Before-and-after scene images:
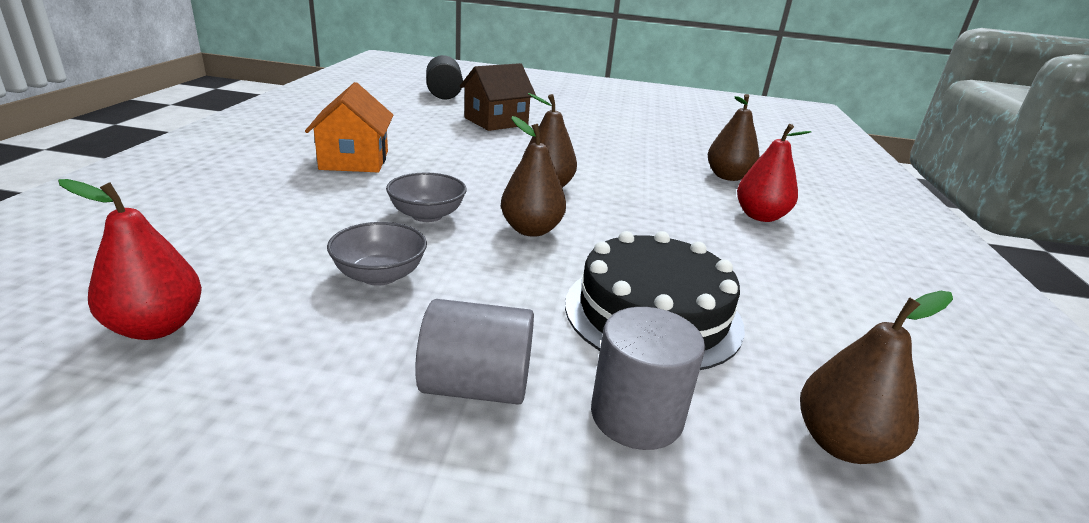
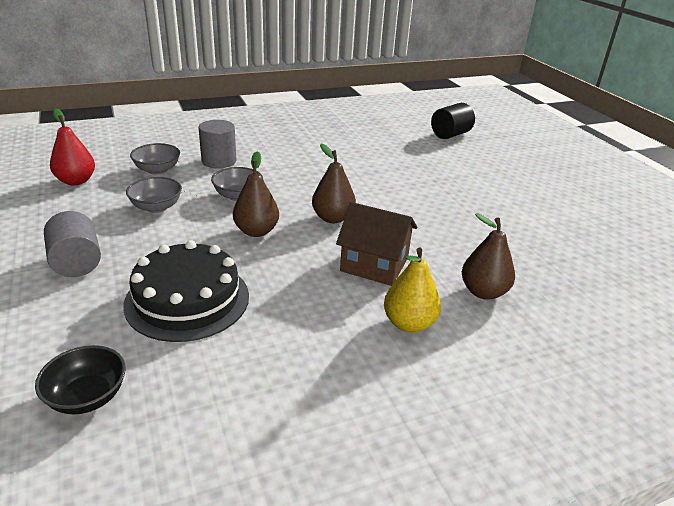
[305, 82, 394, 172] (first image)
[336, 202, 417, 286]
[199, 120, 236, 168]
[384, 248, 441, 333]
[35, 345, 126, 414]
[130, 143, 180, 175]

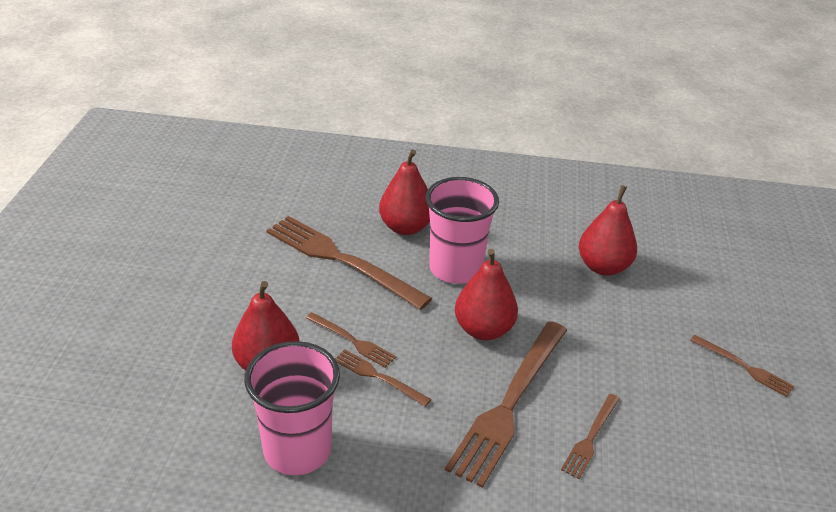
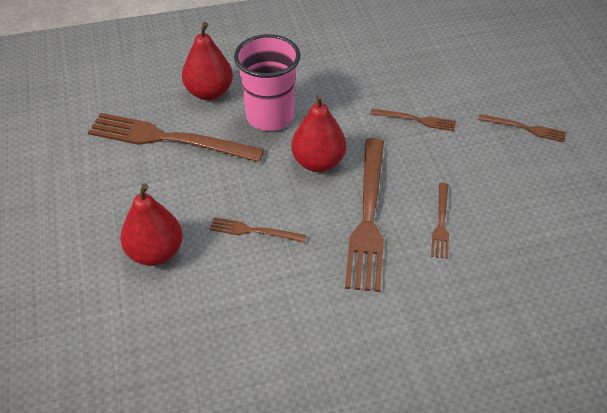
[244, 341, 340, 475] (first image)
[370, 109, 456, 131]
[579, 185, 637, 276] (first image)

### YOUR OBJECTIVE
Give an exact copy of the data, and omit any pictures it holds.

### EXERCISE SOLUTION
[305, 82, 394, 172] (first image)
[336, 202, 417, 286]
[199, 120, 236, 168]
[384, 248, 441, 333]
[35, 345, 126, 414]
[130, 143, 180, 175]

[244, 341, 340, 475] (first image)
[370, 109, 456, 131]
[579, 185, 637, 276] (first image)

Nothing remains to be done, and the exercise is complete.